Records for processing –

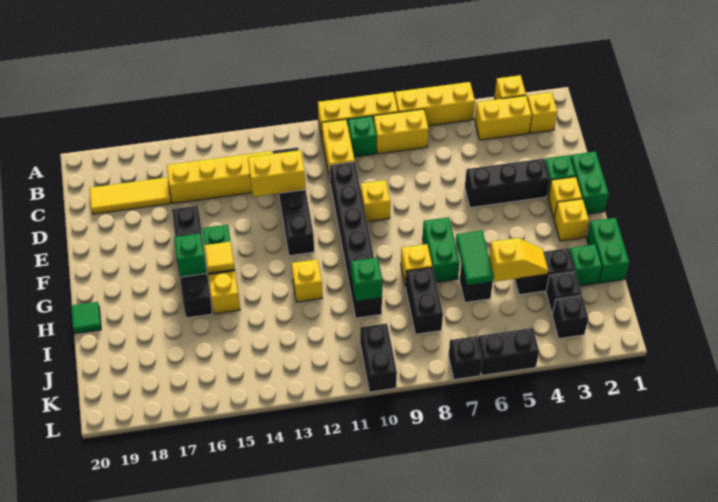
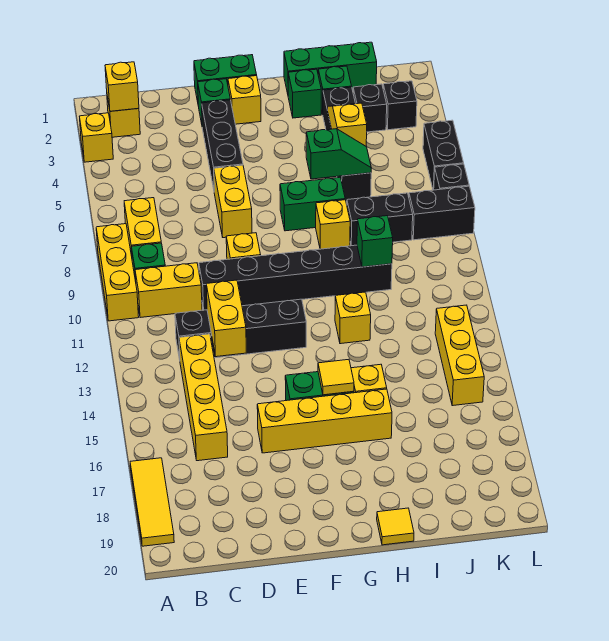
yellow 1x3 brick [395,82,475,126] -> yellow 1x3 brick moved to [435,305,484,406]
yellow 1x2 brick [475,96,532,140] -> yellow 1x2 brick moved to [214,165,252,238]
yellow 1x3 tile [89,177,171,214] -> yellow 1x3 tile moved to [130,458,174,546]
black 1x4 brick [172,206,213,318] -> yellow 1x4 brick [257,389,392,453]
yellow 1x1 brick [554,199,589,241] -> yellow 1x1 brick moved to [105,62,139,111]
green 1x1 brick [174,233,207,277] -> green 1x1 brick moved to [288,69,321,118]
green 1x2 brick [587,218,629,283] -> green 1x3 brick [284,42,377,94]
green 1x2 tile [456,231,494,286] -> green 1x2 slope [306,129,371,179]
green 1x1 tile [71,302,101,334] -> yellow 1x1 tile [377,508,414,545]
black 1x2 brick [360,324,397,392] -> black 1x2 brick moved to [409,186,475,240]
---
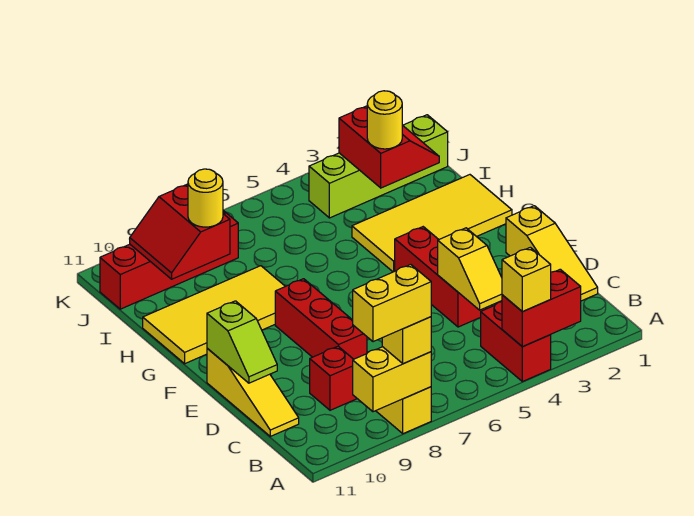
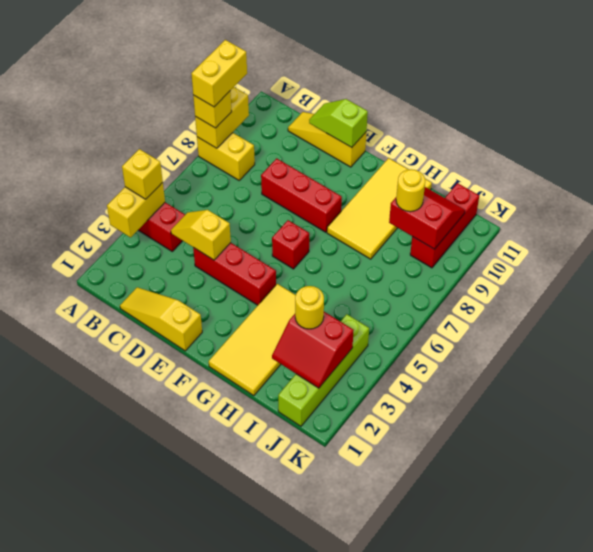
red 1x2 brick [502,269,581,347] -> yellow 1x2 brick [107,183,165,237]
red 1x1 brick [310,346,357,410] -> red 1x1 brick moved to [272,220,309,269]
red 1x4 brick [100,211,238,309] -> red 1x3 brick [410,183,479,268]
==
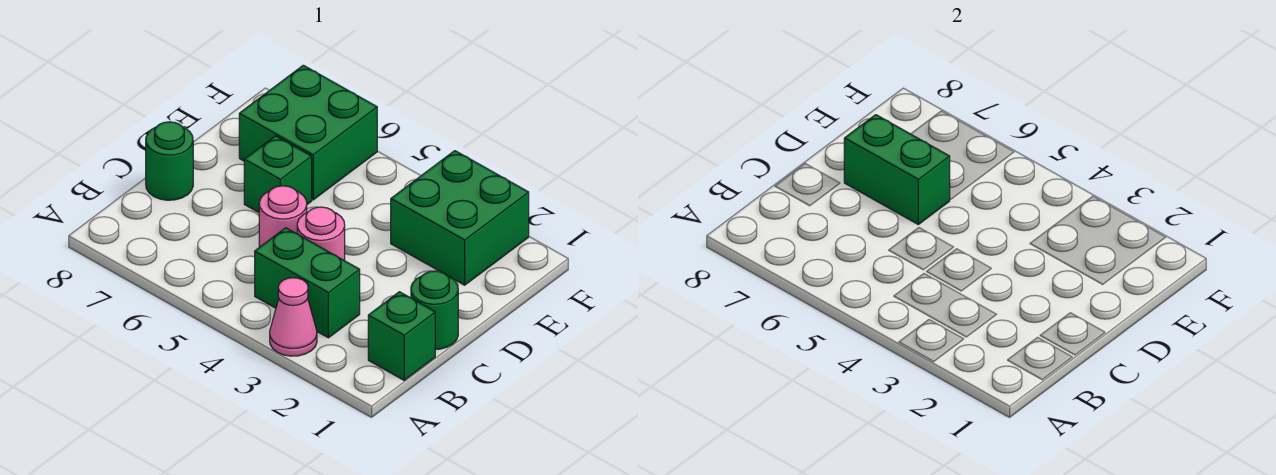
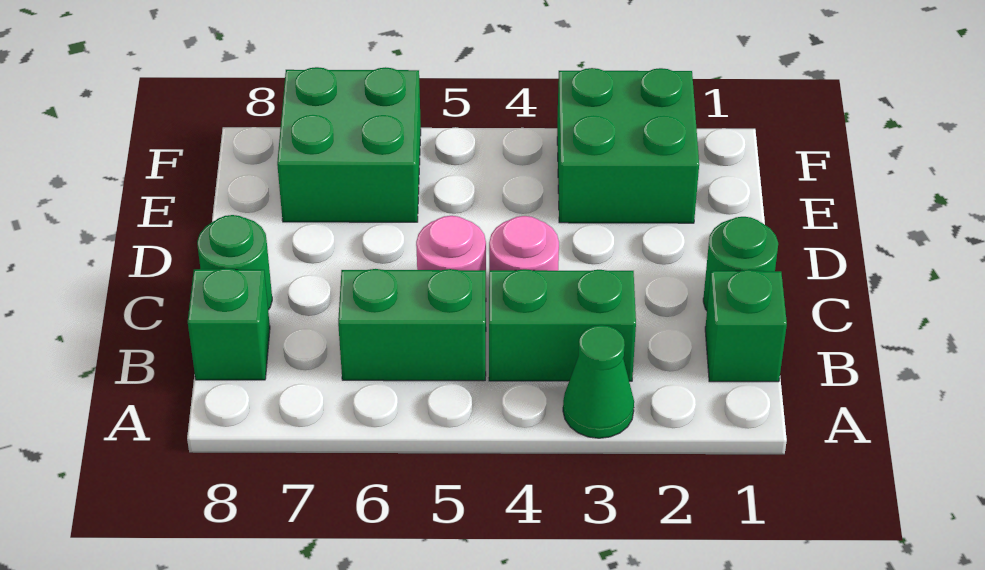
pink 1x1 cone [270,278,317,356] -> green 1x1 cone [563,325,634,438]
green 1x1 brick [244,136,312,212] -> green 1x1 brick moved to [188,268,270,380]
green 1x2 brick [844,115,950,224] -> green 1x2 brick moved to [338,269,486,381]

What to produce –
Above are the records; copy exactly the lines from the line with "yellow 1x3 brick [395,82,475,126]" through the line with "green 1x2 tile", both included.

Response below –
yellow 1x3 brick [395,82,475,126] -> yellow 1x3 brick moved to [435,305,484,406]
yellow 1x2 brick [475,96,532,140] -> yellow 1x2 brick moved to [214,165,252,238]
yellow 1x3 tile [89,177,171,214] -> yellow 1x3 tile moved to [130,458,174,546]
black 1x4 brick [172,206,213,318] -> yellow 1x4 brick [257,389,392,453]
yellow 1x1 brick [554,199,589,241] -> yellow 1x1 brick moved to [105,62,139,111]
green 1x1 brick [174,233,207,277] -> green 1x1 brick moved to [288,69,321,118]
green 1x2 brick [587,218,629,283] -> green 1x3 brick [284,42,377,94]
green 1x2 tile [456,231,494,286] -> green 1x2 slope [306,129,371,179]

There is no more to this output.